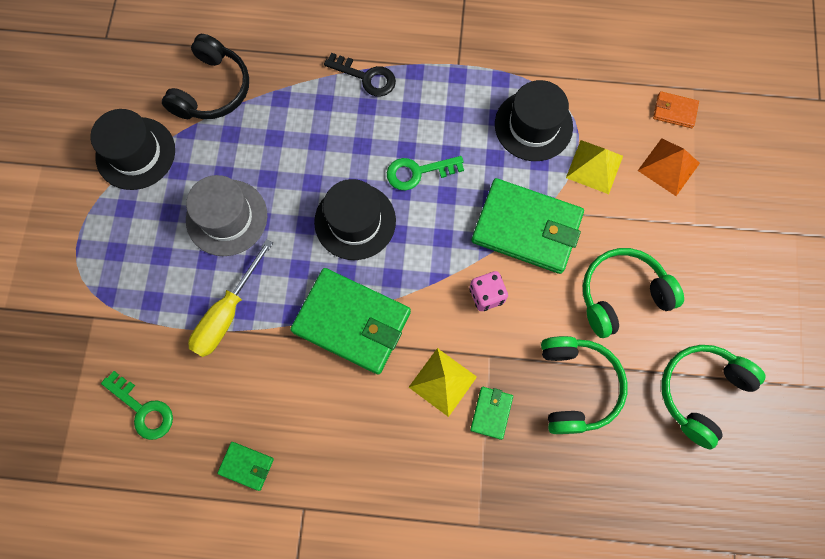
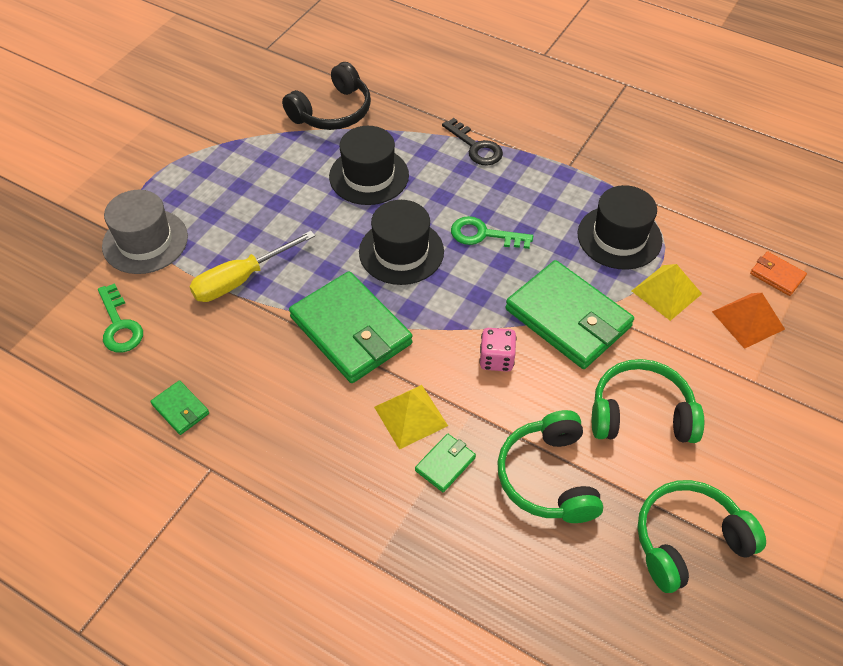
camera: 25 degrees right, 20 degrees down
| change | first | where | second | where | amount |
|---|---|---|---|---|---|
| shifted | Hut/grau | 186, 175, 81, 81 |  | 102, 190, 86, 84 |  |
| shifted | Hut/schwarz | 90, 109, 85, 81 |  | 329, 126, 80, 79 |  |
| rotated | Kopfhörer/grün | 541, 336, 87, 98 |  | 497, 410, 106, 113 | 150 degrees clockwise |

= Exercise aim =
Nothing but the records above, exact and without pictures, should appear in the answer.

= Answer to the exercise =
camera: 25 degrees right, 20 degrees down
| change | first | where | second | where | amount |
|---|---|---|---|---|---|
| shifted | Hut/grau | 186, 175, 81, 81 |  | 102, 190, 86, 84 |  |
| shifted | Hut/schwarz | 90, 109, 85, 81 |  | 329, 126, 80, 79 |  |
| rotated | Kopfhörer/grün | 541, 336, 87, 98 |  | 497, 410, 106, 113 | 150 degrees clockwise |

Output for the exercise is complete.